- _THE TASK_: Omit all pictures, then print the entries exactly.

- _RECORDS_:
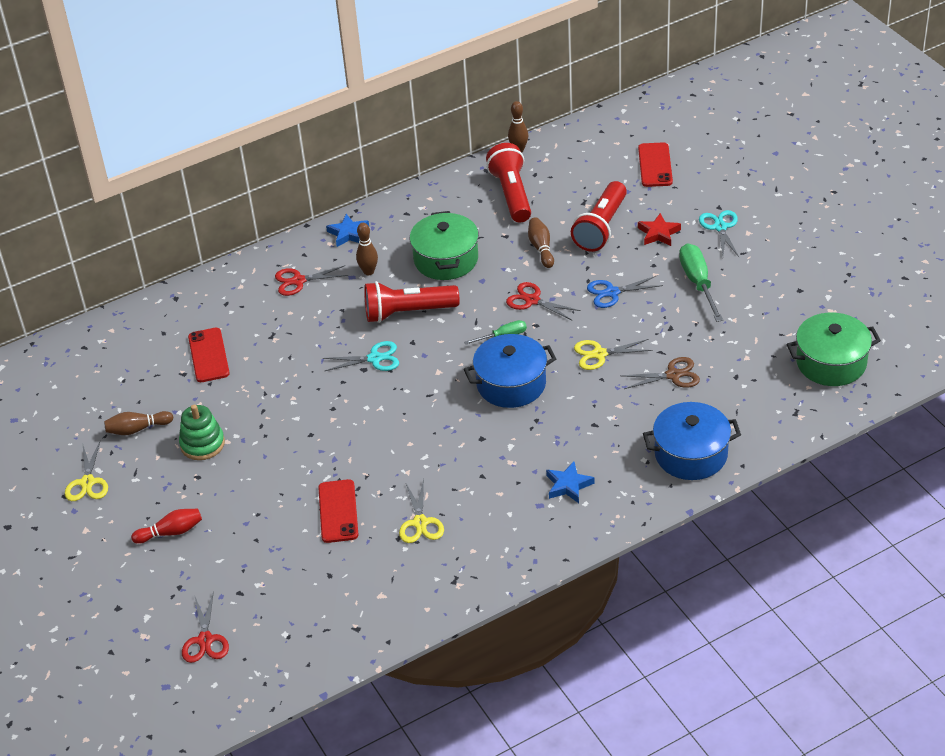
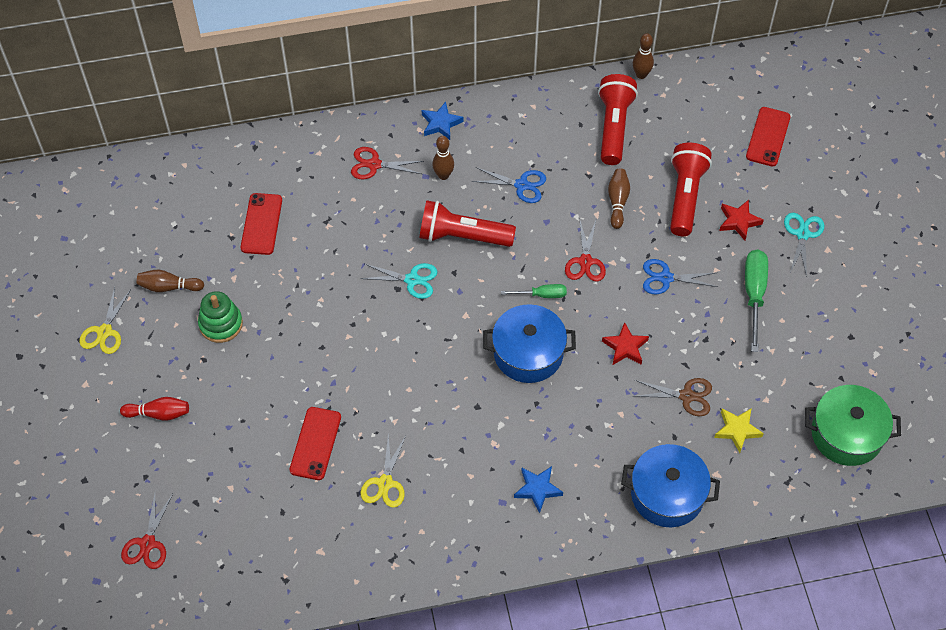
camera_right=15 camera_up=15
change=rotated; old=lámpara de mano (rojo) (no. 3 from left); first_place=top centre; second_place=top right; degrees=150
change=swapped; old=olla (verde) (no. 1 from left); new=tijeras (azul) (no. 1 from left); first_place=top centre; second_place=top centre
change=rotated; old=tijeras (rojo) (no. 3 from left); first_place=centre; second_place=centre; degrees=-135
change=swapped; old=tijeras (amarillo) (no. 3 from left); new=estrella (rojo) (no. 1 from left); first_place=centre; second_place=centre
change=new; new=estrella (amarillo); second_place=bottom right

- _YOUR SOLUTION_:
camera_right=15 camera_up=15
change=rotated; old=lámpara de mano (rojo) (no. 3 from left); first_place=top centre; second_place=top right; degrees=150
change=swapped; old=olla (verde) (no. 1 from left); new=tijeras (azul) (no. 1 from left); first_place=top centre; second_place=top centre
change=rotated; old=tijeras (rojo) (no. 3 from left); first_place=centre; second_place=centre; degrees=-135
change=swapped; old=tijeras (amarillo) (no. 3 from left); new=estrella (rojo) (no. 1 from left); first_place=centre; second_place=centre
change=new; new=estrella (amarillo); second_place=bottom right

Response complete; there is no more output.